__Given information__.
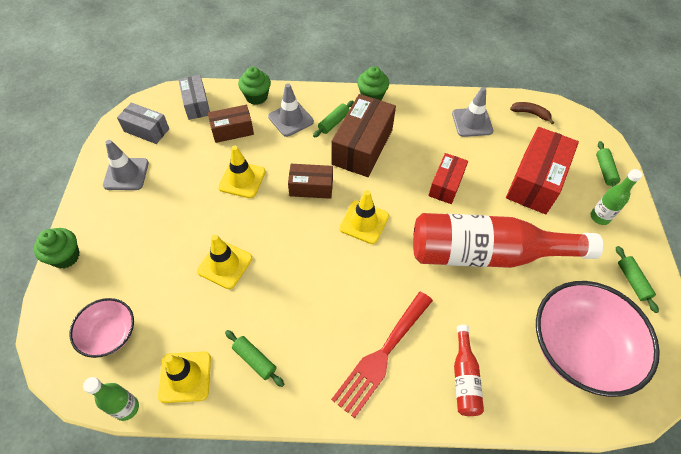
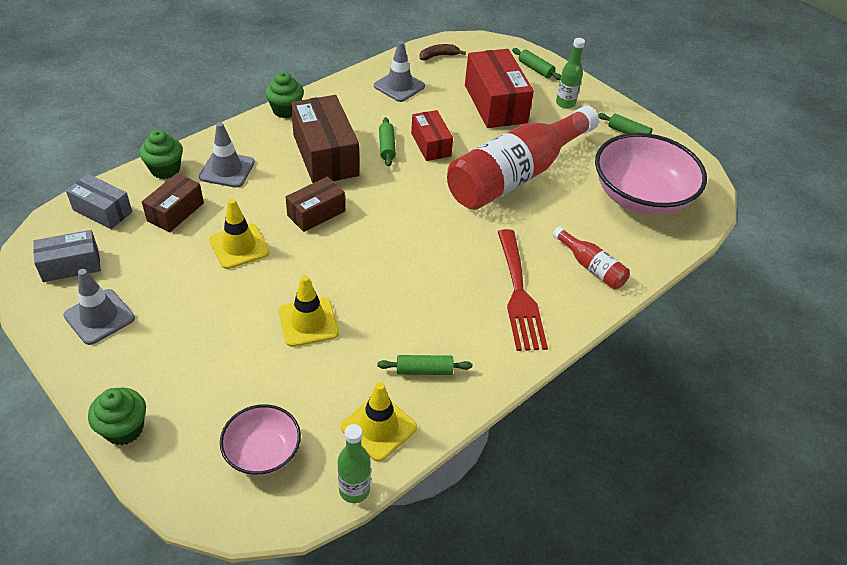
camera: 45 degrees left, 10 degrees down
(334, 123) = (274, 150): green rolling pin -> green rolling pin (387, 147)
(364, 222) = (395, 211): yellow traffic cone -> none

__Activity__.
Please give the data above again in exact form and omit every picture.

__Response area__.
camera: 45 degrees left, 10 degrees down
(334, 123) = (274, 150): green rolling pin -> green rolling pin (387, 147)
(364, 222) = (395, 211): yellow traffic cone -> none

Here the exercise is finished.